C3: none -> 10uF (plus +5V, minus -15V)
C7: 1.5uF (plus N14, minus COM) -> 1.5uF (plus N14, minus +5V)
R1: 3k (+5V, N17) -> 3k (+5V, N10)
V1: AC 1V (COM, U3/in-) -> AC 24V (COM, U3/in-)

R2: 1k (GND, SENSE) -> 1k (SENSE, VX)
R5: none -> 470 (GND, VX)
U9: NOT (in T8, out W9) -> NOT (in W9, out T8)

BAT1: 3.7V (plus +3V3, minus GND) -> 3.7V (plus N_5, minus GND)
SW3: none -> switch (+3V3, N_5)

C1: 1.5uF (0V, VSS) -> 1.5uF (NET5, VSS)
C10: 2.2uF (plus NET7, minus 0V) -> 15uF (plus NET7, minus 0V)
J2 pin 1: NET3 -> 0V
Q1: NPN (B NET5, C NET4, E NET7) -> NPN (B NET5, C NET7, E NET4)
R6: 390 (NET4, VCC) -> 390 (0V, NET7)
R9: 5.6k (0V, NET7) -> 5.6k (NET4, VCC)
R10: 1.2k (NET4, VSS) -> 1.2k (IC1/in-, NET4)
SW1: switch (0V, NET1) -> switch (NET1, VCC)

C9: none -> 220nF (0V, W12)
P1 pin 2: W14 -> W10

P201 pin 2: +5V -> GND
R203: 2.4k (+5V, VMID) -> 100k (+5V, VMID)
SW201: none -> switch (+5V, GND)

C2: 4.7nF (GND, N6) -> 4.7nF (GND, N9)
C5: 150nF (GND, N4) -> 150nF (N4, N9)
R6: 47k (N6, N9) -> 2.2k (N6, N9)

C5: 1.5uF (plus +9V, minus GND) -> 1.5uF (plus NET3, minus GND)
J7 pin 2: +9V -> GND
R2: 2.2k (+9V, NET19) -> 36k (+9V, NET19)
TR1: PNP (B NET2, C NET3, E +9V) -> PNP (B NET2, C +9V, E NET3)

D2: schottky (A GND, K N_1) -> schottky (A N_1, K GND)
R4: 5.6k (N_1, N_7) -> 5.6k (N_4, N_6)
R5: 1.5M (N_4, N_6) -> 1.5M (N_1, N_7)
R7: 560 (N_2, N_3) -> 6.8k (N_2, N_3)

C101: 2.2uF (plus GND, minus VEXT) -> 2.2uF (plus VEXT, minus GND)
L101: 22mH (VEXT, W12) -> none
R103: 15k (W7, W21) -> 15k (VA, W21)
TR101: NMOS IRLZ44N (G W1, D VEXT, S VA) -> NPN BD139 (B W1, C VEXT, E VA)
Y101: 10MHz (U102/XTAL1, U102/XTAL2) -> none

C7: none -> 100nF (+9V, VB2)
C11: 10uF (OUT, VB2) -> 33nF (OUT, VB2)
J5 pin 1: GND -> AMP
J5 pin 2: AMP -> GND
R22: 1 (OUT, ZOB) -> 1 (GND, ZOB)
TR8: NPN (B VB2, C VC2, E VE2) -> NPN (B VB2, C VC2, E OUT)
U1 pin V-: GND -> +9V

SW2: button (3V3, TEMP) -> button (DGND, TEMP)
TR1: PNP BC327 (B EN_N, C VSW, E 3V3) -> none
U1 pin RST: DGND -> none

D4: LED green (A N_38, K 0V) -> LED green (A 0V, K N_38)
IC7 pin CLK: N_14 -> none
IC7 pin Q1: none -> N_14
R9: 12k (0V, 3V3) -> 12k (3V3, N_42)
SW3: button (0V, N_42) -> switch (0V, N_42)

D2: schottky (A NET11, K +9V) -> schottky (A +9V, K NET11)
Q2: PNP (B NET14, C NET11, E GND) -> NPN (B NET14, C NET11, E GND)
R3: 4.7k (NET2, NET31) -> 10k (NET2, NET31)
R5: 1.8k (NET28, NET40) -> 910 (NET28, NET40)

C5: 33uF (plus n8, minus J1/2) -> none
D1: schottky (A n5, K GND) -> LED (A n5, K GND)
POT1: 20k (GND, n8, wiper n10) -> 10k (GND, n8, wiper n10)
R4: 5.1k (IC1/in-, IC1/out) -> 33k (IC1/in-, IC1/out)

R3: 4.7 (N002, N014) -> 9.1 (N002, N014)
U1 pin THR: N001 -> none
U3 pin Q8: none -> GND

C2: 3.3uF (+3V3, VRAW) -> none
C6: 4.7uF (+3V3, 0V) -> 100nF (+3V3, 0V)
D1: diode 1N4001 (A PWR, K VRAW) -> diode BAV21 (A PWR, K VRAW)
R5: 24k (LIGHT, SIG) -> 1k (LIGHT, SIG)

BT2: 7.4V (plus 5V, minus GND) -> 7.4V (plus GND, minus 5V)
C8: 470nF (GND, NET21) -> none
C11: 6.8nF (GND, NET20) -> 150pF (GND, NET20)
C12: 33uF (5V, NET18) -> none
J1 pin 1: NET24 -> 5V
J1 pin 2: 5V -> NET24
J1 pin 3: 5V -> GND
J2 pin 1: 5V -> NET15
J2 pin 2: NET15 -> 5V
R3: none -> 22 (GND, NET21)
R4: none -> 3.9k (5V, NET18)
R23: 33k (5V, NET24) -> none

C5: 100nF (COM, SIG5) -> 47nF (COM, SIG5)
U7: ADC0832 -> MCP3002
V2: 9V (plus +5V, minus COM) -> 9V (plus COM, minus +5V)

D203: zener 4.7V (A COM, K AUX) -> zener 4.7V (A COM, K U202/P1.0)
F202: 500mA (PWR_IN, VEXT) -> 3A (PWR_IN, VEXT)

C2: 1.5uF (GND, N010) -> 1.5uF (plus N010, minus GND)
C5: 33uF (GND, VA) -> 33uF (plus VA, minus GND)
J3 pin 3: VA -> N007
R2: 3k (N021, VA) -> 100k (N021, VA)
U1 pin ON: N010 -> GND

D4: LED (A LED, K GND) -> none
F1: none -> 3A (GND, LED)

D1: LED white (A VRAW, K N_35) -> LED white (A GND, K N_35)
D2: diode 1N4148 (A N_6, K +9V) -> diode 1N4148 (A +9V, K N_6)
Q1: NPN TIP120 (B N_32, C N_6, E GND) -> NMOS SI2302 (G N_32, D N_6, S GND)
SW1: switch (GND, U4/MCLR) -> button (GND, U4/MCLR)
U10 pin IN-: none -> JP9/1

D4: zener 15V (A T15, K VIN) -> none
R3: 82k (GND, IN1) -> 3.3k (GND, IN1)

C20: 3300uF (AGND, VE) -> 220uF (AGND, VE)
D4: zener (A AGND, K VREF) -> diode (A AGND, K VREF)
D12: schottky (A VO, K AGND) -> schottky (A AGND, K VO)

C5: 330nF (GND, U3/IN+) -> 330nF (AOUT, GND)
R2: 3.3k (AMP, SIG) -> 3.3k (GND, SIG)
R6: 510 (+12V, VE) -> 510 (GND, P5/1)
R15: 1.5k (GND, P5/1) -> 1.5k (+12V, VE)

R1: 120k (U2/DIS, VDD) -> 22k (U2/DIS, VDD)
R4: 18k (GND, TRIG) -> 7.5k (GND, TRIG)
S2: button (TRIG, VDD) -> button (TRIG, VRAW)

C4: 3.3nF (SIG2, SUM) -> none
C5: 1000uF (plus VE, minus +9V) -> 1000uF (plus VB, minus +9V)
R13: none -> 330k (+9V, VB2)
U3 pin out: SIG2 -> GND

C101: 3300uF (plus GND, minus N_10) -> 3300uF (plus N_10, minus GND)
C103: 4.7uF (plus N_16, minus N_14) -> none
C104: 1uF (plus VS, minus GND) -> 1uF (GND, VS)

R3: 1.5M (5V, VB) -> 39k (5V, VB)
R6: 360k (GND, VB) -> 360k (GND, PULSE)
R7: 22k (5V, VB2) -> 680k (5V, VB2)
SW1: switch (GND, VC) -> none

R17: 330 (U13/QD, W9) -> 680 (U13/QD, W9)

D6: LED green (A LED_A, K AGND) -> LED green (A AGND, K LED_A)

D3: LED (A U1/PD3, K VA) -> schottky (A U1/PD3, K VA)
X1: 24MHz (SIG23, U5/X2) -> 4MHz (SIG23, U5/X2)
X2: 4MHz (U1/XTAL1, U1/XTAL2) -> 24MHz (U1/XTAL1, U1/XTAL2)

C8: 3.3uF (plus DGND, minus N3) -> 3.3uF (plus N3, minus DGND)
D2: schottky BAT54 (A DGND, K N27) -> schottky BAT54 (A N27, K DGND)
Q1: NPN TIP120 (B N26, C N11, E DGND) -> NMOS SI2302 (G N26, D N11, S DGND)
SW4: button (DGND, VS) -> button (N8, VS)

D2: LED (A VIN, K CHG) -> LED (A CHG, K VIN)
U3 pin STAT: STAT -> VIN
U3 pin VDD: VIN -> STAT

* **REQUIRED WORK**: Begin at the line above that has "D4: zener (A" and stop after the line that has "C101: 3300uF (plus", copying each line exactly and adding nothing else.

* **REPLY**:
D4: zener (A AGND, K VREF) -> diode (A AGND, K VREF)
D12: schottky (A VO, K AGND) -> schottky (A AGND, K VO)

C5: 330nF (GND, U3/IN+) -> 330nF (AOUT, GND)
R2: 3.3k (AMP, SIG) -> 3.3k (GND, SIG)
R6: 510 (+12V, VE) -> 510 (GND, P5/1)
R15: 1.5k (GND, P5/1) -> 1.5k (+12V, VE)

R1: 120k (U2/DIS, VDD) -> 22k (U2/DIS, VDD)
R4: 18k (GND, TRIG) -> 7.5k (GND, TRIG)
S2: button (TRIG, VDD) -> button (TRIG, VRAW)

C4: 3.3nF (SIG2, SUM) -> none
C5: 1000uF (plus VE, minus +9V) -> 1000uF (plus VB, minus +9V)
R13: none -> 330k (+9V, VB2)
U3 pin out: SIG2 -> GND

C101: 3300uF (plus GND, minus N_10) -> 3300uF (plus N_10, minus GND)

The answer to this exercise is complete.